- What to do -
What is expected is a word-for-word copy of all the entries.
##############################
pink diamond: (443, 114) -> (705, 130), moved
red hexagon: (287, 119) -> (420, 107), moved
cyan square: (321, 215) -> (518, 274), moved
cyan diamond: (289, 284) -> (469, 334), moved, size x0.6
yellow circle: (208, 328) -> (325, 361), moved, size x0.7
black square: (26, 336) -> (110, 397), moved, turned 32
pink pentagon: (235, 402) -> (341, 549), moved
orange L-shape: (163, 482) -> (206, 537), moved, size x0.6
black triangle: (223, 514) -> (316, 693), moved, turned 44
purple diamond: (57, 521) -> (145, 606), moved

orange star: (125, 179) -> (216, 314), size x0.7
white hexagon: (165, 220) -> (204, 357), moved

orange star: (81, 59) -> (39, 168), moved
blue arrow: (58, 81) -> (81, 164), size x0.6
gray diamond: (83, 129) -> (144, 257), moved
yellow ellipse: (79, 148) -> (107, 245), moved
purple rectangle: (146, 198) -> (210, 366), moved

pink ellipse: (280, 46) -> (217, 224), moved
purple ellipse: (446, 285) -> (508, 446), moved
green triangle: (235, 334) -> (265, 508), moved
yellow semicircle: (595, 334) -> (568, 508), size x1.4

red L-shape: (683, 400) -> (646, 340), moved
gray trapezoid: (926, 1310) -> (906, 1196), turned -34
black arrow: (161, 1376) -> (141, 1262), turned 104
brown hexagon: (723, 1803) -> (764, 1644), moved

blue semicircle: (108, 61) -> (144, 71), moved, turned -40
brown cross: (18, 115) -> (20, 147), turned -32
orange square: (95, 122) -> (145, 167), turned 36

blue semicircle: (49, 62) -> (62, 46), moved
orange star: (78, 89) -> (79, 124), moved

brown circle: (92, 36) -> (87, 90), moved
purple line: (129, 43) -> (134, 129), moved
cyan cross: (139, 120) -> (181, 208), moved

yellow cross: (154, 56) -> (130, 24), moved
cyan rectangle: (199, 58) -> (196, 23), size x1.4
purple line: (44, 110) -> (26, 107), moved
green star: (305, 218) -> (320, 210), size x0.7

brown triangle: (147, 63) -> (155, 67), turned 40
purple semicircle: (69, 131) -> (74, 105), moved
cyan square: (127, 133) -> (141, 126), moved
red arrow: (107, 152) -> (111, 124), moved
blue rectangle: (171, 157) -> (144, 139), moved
##############################
- Final answer -
pink diamond: (443, 114) -> (705, 130), moved
red hexagon: (287, 119) -> (420, 107), moved
cyan square: (321, 215) -> (518, 274), moved
cyan diamond: (289, 284) -> (469, 334), moved, size x0.6
yellow circle: (208, 328) -> (325, 361), moved, size x0.7
black square: (26, 336) -> (110, 397), moved, turned 32
pink pentagon: (235, 402) -> (341, 549), moved
orange L-shape: (163, 482) -> (206, 537), moved, size x0.6
black triangle: (223, 514) -> (316, 693), moved, turned 44
purple diamond: (57, 521) -> (145, 606), moved

orange star: (125, 179) -> (216, 314), size x0.7
white hexagon: (165, 220) -> (204, 357), moved

orange star: (81, 59) -> (39, 168), moved
blue arrow: (58, 81) -> (81, 164), size x0.6
gray diamond: (83, 129) -> (144, 257), moved
yellow ellipse: (79, 148) -> (107, 245), moved
purple rectangle: (146, 198) -> (210, 366), moved

pink ellipse: (280, 46) -> (217, 224), moved
purple ellipse: (446, 285) -> (508, 446), moved
green triangle: (235, 334) -> (265, 508), moved
yellow semicircle: (595, 334) -> (568, 508), size x1.4

red L-shape: (683, 400) -> (646, 340), moved
gray trapezoid: (926, 1310) -> (906, 1196), turned -34
black arrow: (161, 1376) -> (141, 1262), turned 104
brown hexagon: (723, 1803) -> (764, 1644), moved

blue semicircle: (108, 61) -> (144, 71), moved, turned -40
brown cross: (18, 115) -> (20, 147), turned -32
orange square: (95, 122) -> (145, 167), turned 36

blue semicircle: (49, 62) -> (62, 46), moved
orange star: (78, 89) -> (79, 124), moved

brown circle: (92, 36) -> (87, 90), moved
purple line: (129, 43) -> (134, 129), moved
cyan cross: (139, 120) -> (181, 208), moved

yellow cross: (154, 56) -> (130, 24), moved
cyan rectangle: (199, 58) -> (196, 23), size x1.4
purple line: (44, 110) -> (26, 107), moved
green star: (305, 218) -> (320, 210), size x0.7

brown triangle: (147, 63) -> (155, 67), turned 40
purple semicircle: (69, 131) -> (74, 105), moved
cyan square: (127, 133) -> (141, 126), moved
red arrow: (107, 152) -> (111, 124), moved
blue rectangle: (171, 157) -> (144, 139), moved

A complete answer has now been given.